# START OF GIVEN DATA
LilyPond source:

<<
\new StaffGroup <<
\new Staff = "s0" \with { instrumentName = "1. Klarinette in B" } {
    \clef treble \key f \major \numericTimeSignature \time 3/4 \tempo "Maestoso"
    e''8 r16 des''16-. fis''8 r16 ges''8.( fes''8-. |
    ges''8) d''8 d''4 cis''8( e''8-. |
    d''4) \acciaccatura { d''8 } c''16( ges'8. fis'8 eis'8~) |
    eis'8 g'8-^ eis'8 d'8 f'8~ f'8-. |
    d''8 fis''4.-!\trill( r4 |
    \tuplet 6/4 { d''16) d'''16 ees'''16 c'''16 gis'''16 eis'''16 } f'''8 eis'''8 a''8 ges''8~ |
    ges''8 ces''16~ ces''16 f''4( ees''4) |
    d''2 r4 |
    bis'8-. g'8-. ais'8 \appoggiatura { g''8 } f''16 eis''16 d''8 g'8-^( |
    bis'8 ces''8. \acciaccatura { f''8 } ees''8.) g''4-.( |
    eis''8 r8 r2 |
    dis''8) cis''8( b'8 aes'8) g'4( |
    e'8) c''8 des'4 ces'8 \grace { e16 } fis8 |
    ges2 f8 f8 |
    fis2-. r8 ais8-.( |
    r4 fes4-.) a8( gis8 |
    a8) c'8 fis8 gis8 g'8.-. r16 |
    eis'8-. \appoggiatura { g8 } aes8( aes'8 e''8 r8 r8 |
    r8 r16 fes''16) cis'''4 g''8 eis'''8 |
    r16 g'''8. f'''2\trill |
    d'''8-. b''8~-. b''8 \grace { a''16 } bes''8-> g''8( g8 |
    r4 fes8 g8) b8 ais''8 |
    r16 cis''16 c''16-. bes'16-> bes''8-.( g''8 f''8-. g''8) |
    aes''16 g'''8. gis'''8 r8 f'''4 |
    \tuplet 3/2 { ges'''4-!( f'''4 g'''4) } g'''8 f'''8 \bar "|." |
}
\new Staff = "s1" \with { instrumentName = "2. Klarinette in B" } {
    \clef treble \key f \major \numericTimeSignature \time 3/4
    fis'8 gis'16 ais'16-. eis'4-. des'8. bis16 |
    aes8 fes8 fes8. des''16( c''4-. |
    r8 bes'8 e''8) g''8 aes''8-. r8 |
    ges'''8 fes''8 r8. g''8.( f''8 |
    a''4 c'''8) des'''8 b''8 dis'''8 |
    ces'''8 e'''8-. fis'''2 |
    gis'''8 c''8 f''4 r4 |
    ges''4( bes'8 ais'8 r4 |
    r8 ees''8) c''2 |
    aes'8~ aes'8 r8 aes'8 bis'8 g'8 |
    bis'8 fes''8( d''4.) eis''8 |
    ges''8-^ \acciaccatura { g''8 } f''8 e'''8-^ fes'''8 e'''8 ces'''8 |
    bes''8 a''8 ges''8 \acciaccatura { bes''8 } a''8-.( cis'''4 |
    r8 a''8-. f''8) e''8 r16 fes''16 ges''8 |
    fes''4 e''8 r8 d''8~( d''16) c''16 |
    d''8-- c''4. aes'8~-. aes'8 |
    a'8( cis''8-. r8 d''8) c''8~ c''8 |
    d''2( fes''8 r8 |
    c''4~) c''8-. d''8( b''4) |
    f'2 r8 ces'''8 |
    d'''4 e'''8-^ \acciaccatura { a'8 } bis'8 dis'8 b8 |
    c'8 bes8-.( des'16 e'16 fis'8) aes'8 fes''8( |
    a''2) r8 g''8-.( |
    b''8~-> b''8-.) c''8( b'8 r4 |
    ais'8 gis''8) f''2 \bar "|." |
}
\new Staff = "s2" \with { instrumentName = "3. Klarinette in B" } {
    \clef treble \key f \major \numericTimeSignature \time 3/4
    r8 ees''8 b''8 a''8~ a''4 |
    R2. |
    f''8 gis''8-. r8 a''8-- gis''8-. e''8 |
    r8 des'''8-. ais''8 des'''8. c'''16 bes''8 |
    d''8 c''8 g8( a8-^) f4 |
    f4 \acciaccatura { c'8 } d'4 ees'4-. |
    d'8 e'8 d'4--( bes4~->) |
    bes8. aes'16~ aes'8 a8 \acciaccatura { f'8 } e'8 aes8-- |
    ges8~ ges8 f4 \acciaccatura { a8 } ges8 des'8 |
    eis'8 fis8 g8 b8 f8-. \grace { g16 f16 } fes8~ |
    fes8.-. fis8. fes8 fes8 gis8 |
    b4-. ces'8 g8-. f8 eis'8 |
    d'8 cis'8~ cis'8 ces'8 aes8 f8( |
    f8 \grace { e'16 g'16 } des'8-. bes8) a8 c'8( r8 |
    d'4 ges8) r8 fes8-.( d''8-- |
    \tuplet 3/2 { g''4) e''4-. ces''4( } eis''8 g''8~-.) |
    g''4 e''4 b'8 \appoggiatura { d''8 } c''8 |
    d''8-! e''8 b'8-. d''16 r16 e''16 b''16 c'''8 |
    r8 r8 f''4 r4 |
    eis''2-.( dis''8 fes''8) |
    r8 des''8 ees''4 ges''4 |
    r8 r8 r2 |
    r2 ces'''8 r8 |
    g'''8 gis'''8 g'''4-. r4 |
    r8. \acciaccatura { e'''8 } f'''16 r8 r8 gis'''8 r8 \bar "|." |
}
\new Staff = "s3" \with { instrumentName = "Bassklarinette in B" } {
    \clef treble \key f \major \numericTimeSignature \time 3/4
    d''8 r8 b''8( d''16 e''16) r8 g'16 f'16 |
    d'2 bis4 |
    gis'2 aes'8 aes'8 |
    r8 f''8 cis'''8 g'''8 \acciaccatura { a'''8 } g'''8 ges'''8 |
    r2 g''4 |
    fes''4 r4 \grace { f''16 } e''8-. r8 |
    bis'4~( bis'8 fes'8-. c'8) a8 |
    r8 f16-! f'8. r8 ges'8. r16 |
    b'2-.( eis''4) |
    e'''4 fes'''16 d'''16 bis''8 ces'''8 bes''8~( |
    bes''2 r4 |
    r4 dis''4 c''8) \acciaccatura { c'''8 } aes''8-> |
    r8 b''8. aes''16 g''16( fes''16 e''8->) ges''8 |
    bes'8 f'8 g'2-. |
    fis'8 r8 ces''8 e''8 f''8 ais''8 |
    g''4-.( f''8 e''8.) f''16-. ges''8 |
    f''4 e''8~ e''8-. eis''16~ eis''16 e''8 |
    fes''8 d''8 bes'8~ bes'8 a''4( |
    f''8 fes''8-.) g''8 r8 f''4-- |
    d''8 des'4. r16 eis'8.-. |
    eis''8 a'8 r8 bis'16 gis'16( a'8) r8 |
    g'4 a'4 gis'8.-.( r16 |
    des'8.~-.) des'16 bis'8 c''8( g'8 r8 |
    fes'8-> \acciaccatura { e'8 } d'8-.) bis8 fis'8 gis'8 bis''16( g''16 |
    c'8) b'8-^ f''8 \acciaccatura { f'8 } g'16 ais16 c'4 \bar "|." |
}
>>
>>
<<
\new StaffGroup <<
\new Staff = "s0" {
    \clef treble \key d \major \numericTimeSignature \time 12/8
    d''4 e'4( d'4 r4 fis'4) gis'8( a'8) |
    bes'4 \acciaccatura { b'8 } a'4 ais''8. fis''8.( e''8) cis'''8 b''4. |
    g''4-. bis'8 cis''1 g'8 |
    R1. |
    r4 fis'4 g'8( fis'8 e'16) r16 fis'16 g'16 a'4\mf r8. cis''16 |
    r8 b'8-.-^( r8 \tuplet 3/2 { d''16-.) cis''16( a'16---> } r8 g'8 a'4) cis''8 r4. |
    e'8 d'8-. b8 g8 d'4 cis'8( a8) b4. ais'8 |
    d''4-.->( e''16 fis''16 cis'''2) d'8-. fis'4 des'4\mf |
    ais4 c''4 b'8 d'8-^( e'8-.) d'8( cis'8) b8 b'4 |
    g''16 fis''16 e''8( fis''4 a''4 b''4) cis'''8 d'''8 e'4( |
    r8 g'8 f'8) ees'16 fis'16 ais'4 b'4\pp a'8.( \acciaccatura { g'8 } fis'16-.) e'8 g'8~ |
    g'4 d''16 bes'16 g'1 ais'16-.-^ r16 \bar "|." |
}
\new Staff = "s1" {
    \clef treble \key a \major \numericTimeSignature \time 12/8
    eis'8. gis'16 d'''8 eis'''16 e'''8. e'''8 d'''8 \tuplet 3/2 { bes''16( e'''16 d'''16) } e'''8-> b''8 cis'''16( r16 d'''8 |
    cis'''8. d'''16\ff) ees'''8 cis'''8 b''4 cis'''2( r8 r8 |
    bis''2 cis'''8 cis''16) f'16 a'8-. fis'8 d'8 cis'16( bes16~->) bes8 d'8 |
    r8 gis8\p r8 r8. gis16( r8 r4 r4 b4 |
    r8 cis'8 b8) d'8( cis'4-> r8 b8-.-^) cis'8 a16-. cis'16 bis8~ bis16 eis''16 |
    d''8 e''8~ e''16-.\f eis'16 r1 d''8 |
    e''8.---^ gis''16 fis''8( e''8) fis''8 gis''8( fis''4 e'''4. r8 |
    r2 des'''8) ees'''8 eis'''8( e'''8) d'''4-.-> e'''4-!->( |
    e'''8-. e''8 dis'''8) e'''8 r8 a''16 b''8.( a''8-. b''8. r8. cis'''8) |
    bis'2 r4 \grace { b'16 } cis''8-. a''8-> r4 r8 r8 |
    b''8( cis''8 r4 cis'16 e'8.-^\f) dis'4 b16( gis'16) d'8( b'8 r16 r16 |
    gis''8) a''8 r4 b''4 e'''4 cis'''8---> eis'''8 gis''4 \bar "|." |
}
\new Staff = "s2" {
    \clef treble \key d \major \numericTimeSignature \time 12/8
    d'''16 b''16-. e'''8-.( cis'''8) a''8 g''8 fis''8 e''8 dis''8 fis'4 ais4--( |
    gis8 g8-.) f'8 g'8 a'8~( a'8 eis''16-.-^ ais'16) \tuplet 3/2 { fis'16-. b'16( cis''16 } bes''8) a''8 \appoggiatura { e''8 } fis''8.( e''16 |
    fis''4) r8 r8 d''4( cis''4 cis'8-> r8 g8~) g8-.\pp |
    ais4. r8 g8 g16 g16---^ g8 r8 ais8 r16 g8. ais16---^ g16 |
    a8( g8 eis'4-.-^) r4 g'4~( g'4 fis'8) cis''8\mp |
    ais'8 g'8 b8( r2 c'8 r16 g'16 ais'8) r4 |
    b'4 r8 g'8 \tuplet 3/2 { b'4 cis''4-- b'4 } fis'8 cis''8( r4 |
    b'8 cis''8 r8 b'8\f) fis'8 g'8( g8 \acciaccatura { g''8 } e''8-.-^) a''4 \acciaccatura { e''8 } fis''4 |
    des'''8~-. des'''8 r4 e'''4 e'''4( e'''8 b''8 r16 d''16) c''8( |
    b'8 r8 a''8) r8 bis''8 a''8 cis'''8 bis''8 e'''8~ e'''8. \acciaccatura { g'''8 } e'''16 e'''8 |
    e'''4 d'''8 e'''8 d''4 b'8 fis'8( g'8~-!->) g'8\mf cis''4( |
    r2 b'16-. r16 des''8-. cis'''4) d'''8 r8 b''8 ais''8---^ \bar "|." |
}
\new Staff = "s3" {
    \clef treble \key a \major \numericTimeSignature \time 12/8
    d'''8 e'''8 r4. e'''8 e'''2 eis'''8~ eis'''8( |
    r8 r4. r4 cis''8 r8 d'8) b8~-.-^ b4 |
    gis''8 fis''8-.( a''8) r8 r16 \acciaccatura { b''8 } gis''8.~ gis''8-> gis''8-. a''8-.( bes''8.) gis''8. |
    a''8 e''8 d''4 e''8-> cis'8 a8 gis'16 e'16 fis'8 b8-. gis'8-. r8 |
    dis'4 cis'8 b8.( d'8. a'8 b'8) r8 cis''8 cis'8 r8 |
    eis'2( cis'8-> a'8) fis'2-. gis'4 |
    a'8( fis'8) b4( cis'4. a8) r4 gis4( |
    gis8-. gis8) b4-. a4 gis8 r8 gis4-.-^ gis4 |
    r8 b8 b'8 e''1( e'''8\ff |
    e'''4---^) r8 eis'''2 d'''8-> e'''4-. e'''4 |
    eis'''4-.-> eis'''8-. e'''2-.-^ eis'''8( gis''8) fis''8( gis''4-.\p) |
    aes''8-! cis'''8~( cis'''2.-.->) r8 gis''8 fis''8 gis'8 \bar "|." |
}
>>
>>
# END OF GIVEN DATA
◆ WHAT IS REQUIRED ◆
Select every line in the listing above that contains the string "grace", treating uppercase and lowercase as different.

◆ SOLUTION TO THIS PROBLEM ◆
    e'8) c''8 des'4 ces'8 \grace { e16 } fis8 |
    d'''8-. b''8~-. b''8 \grace { a''16 } bes''8-> g''8( g8 |
    eis'8 fis8 g8 b8 f8-. \grace { g16 f16 } fes8~ |
    f8 \grace { e'16 g'16 } des'8-. bes8) a8 c'8( r8 |
    fes''4 r4 \grace { f''16 } e''8-. r8 |
    bis'2 r4 \grace { b'16 } cis''8-. a''8-> r4 r8 r8 |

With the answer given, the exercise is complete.